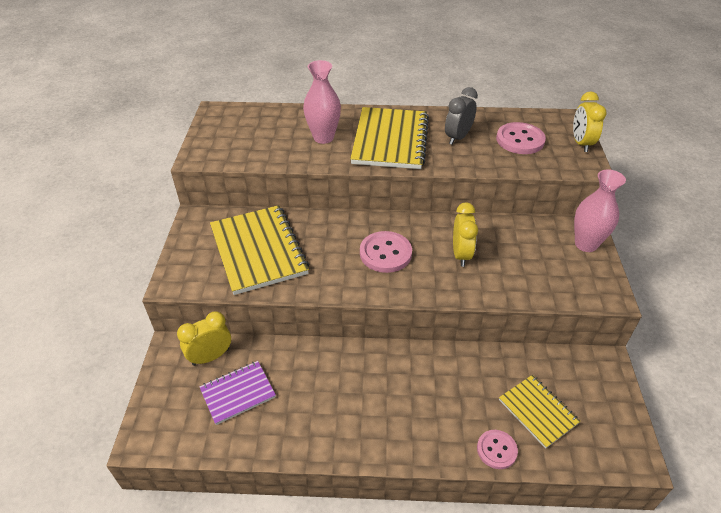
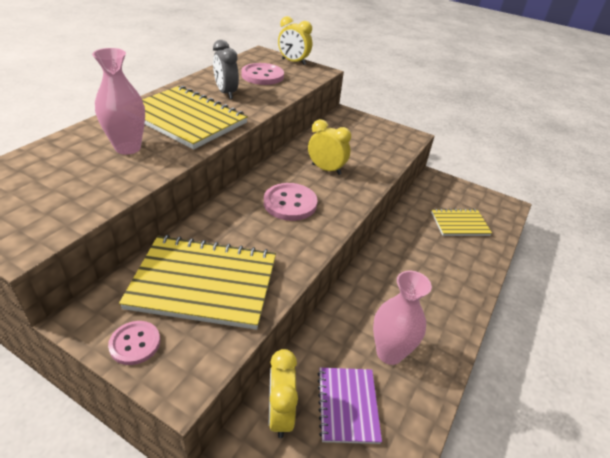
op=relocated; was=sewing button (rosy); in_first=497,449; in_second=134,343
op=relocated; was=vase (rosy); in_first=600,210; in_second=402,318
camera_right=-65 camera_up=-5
######
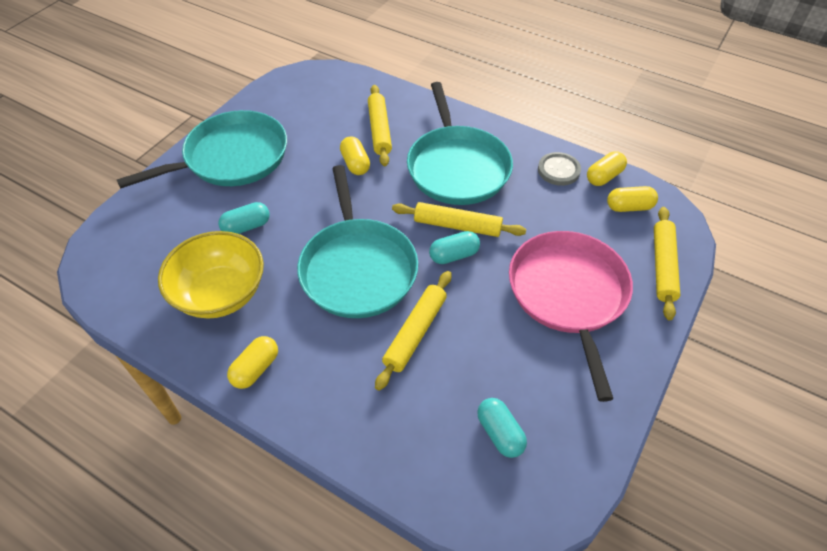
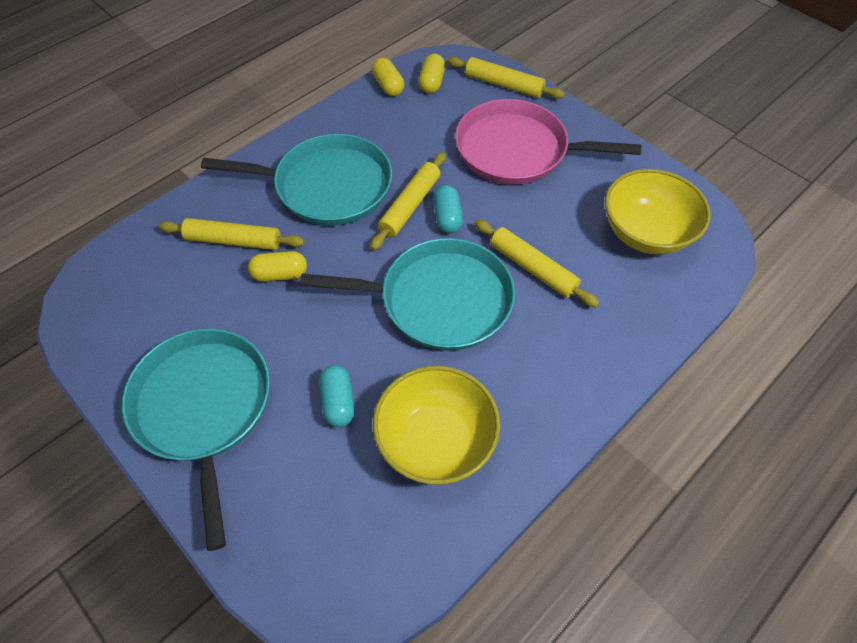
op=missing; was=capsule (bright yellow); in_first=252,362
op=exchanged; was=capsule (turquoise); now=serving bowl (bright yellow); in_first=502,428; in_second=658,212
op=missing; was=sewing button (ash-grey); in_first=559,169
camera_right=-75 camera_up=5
######
▶ [Task] Your answer should be each line from the preceding material in which the word "relocated" occurs.

▶ [Your response]
op=relocated; was=sewing button (rosy); in_first=497,449; in_second=134,343
op=relocated; was=vase (rosy); in_first=600,210; in_second=402,318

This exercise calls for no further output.